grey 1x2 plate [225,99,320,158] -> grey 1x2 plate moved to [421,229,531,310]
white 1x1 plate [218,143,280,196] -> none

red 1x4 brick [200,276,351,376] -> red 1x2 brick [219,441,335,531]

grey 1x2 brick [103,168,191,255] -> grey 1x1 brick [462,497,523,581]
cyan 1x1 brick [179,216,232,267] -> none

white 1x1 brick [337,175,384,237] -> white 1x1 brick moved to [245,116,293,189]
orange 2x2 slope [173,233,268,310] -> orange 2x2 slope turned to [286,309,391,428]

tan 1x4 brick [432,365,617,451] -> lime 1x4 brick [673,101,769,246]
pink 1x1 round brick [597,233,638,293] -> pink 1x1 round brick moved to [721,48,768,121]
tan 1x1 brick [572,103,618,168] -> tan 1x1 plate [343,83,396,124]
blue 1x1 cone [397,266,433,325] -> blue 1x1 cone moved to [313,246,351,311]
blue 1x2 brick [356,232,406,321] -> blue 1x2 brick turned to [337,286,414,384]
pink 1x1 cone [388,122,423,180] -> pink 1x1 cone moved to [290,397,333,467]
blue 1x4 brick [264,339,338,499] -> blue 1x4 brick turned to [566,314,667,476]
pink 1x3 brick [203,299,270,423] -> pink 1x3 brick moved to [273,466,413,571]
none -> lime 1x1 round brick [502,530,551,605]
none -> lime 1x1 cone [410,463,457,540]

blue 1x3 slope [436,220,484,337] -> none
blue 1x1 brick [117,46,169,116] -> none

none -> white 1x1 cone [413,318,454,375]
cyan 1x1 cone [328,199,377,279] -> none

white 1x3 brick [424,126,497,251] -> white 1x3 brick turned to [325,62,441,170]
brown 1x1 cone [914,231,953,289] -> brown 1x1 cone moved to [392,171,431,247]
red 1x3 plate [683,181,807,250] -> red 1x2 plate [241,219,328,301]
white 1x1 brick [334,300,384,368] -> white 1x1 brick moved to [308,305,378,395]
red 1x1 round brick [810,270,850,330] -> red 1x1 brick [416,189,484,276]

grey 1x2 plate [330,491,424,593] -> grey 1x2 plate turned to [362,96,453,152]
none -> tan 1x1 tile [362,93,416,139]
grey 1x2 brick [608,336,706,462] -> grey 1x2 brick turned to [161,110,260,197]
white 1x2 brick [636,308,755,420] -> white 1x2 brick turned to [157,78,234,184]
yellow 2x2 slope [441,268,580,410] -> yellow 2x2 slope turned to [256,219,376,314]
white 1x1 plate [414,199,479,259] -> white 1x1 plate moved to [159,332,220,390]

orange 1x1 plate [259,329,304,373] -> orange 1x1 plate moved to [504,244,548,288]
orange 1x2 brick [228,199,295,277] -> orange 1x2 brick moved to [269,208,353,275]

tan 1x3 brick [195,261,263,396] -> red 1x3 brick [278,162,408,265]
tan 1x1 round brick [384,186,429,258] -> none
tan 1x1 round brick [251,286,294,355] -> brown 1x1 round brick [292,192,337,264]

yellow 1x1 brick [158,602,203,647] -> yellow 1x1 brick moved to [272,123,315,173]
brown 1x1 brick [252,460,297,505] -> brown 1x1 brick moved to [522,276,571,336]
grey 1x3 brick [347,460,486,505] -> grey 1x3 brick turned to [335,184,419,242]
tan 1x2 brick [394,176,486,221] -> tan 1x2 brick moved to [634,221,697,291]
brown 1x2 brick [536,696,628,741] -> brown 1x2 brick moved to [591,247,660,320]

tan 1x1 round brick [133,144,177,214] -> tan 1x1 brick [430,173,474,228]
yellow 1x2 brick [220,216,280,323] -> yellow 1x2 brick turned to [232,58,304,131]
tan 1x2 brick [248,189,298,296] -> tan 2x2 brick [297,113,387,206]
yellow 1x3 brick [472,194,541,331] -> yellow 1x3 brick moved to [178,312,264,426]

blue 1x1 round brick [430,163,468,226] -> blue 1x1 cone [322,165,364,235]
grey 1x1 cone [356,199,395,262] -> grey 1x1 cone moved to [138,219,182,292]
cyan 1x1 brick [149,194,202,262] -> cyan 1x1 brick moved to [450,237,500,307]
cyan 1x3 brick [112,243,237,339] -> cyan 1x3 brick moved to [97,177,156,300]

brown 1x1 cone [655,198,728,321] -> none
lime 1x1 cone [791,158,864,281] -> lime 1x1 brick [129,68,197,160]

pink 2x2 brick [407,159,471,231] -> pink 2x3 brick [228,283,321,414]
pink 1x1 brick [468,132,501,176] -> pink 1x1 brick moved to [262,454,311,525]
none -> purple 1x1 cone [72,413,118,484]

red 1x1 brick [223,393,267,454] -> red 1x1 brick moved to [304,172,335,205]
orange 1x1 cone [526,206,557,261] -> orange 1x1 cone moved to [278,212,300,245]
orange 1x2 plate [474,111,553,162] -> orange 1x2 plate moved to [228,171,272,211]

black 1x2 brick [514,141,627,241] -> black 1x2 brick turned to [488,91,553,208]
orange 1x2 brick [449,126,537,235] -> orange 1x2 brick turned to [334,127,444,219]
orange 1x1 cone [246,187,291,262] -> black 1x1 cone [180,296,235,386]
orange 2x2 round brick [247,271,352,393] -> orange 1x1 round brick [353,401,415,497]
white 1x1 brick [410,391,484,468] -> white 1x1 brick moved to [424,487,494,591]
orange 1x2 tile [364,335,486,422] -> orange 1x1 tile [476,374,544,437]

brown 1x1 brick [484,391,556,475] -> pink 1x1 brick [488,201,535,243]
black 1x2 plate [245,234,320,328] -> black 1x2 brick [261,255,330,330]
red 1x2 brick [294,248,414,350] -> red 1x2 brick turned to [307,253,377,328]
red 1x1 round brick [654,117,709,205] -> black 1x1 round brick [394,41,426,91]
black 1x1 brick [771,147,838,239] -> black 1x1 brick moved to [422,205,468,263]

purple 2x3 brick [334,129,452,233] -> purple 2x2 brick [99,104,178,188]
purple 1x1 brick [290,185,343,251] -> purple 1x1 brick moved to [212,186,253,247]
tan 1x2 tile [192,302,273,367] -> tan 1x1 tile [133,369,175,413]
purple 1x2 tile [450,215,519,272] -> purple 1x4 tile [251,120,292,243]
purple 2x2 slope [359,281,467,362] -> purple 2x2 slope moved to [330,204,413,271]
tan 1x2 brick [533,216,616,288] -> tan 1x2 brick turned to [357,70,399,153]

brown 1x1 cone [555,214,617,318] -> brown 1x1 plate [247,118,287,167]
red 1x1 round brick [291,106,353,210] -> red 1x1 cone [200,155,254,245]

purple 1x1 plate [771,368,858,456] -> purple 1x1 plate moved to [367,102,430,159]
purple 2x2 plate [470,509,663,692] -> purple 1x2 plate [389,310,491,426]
==*==
▶ [Required action]
Print the lines above from the one with "none -> tan 1x1 tile [362,93,416,139]" through the one with "yellow 1x1 brick [158,602,203,647]", both included, exactly as written and nothing more.

▶ [Exercise result]
none -> tan 1x1 tile [362,93,416,139]
grey 1x2 brick [608,336,706,462] -> grey 1x2 brick turned to [161,110,260,197]
white 1x2 brick [636,308,755,420] -> white 1x2 brick turned to [157,78,234,184]
yellow 2x2 slope [441,268,580,410] -> yellow 2x2 slope turned to [256,219,376,314]
white 1x1 plate [414,199,479,259] -> white 1x1 plate moved to [159,332,220,390]

orange 1x1 plate [259,329,304,373] -> orange 1x1 plate moved to [504,244,548,288]
orange 1x2 brick [228,199,295,277] -> orange 1x2 brick moved to [269,208,353,275]

tan 1x3 brick [195,261,263,396] -> red 1x3 brick [278,162,408,265]
tan 1x1 round brick [384,186,429,258] -> none
tan 1x1 round brick [251,286,294,355] -> brown 1x1 round brick [292,192,337,264]

yellow 1x1 brick [158,602,203,647] -> yellow 1x1 brick moved to [272,123,315,173]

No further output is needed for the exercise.